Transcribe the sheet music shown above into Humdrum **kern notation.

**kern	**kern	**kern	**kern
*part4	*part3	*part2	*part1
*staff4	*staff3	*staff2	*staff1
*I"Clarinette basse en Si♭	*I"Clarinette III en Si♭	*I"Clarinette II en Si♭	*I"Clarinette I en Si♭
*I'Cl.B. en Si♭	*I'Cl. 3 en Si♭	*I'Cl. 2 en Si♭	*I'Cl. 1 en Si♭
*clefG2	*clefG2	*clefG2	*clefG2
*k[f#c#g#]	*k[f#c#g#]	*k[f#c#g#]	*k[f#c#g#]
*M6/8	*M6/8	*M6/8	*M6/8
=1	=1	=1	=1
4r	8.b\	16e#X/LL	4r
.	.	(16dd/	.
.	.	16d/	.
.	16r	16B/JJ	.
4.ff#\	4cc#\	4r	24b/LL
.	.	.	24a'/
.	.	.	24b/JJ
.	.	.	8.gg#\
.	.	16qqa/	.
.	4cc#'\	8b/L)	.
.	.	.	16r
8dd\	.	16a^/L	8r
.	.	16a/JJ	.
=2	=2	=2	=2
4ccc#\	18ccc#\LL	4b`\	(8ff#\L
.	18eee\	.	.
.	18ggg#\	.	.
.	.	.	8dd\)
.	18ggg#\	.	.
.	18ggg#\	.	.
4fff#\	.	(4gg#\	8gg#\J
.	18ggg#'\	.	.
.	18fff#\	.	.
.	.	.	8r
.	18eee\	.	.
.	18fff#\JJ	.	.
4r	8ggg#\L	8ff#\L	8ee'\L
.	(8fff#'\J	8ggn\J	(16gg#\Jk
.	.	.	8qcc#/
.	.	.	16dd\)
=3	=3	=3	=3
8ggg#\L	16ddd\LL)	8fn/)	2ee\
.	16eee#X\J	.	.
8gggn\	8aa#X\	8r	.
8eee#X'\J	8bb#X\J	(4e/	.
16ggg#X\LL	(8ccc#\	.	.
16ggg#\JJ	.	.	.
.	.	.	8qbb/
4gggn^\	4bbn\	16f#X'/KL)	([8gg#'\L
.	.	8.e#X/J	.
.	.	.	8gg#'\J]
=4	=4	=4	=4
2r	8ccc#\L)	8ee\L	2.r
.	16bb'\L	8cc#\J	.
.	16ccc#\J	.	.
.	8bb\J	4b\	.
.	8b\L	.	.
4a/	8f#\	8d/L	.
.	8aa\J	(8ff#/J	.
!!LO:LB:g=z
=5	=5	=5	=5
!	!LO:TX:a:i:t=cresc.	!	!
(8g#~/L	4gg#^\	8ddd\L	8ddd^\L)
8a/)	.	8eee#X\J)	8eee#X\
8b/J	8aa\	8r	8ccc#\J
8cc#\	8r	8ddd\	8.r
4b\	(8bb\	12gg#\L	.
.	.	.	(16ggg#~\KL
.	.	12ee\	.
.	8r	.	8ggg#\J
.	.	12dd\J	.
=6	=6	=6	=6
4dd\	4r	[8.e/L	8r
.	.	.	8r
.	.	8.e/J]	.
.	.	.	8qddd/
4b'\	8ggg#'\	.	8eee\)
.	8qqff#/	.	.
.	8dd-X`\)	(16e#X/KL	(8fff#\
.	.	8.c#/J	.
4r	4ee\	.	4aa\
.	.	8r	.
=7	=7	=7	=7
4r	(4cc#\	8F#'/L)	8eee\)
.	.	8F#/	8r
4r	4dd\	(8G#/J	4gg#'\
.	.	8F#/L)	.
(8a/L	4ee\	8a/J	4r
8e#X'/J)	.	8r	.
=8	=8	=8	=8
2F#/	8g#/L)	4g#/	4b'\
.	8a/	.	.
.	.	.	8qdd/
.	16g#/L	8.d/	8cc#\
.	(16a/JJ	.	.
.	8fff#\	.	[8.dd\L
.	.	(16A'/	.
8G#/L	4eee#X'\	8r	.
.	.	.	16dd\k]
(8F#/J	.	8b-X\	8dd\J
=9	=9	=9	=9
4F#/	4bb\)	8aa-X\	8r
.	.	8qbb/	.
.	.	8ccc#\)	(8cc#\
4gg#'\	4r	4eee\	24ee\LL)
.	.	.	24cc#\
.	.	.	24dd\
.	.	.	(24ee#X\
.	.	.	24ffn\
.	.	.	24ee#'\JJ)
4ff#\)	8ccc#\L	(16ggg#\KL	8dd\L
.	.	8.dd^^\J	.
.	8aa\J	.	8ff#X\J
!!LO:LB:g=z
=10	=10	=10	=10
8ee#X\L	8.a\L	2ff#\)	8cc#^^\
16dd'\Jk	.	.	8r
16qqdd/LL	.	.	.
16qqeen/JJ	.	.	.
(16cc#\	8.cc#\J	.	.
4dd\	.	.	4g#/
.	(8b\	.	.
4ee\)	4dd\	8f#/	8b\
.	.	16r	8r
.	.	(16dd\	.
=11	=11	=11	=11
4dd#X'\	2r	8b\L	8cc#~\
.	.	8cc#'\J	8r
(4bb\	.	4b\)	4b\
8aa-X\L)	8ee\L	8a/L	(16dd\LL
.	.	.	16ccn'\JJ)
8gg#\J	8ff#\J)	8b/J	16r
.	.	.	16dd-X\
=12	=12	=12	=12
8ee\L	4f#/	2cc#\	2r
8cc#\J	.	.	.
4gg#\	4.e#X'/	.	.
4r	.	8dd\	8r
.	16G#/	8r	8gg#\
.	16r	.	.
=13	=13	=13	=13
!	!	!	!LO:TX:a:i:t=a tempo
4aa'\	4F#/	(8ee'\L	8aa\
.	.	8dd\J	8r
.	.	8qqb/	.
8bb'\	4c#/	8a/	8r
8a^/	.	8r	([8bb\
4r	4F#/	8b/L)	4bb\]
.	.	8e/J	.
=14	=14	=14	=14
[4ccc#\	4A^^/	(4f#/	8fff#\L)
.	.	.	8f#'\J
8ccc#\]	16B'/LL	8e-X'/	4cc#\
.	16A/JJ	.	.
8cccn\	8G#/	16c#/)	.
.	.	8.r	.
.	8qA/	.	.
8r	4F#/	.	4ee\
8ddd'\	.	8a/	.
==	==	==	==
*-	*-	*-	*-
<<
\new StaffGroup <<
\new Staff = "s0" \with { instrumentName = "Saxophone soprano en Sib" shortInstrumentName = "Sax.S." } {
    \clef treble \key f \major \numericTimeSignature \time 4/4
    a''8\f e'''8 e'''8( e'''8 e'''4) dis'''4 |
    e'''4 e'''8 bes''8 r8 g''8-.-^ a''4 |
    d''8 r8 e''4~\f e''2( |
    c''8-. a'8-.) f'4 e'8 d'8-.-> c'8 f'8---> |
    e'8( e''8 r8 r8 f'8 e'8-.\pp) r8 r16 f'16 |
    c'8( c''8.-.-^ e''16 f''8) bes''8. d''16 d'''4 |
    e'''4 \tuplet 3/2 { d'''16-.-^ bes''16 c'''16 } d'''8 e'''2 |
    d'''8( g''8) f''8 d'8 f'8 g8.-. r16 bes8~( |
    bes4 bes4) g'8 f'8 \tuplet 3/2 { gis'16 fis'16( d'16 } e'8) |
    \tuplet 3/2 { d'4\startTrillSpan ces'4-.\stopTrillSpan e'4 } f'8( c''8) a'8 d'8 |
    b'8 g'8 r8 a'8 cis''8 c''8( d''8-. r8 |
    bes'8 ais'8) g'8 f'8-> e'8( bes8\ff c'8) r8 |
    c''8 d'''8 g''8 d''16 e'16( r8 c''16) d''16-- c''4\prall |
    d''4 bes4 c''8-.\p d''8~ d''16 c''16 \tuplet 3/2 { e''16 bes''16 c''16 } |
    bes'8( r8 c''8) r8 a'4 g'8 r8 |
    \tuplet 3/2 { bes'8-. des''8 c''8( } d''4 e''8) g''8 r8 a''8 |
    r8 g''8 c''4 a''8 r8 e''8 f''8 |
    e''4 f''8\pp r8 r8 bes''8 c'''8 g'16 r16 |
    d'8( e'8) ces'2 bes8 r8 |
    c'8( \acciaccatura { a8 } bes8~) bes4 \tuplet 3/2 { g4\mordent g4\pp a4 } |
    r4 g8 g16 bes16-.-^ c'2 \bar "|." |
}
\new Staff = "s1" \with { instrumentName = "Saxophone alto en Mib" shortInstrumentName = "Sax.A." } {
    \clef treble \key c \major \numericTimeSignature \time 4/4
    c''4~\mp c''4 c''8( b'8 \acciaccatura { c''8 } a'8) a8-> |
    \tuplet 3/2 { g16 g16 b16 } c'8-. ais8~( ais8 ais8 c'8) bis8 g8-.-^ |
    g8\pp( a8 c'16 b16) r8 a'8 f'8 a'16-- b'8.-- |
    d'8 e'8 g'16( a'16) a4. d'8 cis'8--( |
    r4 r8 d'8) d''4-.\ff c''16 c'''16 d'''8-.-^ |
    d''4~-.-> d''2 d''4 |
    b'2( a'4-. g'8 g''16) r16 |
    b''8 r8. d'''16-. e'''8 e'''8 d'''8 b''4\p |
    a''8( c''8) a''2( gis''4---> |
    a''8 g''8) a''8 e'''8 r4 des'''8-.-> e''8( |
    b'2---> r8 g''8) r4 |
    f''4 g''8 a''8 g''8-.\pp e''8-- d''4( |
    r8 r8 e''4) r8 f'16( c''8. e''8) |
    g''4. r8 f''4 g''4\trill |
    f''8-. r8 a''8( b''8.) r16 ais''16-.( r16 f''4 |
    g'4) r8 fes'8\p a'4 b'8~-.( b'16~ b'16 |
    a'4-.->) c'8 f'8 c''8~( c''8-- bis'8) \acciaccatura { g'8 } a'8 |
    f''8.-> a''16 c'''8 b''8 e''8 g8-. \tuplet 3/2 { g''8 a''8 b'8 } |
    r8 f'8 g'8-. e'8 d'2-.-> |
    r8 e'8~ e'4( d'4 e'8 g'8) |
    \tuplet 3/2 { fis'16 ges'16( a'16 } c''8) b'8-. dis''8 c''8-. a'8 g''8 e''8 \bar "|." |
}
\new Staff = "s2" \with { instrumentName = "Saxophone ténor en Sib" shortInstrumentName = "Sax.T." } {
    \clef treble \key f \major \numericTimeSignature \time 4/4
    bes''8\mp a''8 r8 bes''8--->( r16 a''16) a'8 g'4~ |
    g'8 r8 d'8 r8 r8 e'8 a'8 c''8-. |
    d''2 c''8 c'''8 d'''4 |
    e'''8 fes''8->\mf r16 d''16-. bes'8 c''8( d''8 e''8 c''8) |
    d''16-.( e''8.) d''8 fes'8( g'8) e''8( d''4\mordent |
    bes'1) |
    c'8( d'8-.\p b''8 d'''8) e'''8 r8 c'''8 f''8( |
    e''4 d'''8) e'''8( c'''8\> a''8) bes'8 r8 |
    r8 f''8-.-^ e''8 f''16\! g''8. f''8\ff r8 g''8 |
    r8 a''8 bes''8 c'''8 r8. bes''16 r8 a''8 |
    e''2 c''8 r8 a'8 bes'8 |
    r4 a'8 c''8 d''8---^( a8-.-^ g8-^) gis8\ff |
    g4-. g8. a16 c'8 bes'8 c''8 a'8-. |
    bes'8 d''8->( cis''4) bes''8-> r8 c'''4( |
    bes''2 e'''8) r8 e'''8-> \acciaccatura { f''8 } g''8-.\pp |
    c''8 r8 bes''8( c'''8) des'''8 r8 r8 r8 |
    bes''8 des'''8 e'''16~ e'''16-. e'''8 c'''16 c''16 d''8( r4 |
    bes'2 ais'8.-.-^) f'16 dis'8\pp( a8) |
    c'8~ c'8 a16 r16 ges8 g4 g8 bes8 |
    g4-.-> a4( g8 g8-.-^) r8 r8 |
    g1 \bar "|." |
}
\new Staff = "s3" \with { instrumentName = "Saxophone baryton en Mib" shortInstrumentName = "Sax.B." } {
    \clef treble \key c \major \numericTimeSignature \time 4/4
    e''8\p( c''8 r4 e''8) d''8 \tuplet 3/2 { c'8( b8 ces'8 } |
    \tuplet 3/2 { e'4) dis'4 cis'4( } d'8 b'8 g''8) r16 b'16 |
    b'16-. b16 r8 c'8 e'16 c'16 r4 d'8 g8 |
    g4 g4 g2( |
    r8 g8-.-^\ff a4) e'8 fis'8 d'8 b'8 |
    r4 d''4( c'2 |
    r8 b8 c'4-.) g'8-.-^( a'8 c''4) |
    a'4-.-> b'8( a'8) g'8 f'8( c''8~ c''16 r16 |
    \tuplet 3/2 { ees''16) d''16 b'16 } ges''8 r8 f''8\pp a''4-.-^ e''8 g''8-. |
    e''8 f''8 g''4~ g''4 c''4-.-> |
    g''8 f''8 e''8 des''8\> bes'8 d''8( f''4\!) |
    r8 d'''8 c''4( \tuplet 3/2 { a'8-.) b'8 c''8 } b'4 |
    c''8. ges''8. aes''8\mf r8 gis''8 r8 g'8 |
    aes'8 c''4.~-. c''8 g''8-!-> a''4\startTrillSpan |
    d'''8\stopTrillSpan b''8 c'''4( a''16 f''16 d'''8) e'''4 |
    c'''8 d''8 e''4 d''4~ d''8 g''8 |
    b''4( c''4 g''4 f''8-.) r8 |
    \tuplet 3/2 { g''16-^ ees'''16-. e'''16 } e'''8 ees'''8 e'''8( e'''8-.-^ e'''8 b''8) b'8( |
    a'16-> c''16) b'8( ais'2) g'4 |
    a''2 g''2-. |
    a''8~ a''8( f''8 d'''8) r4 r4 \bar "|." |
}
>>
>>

§ Exercise description
Pull out every line in the data above that contains the string "kern" and copy each one.

§ Output for this exercise
Transcribe the sheet music shown above into Humdrum **kern notation.
**kern	**kern	**kern	**kern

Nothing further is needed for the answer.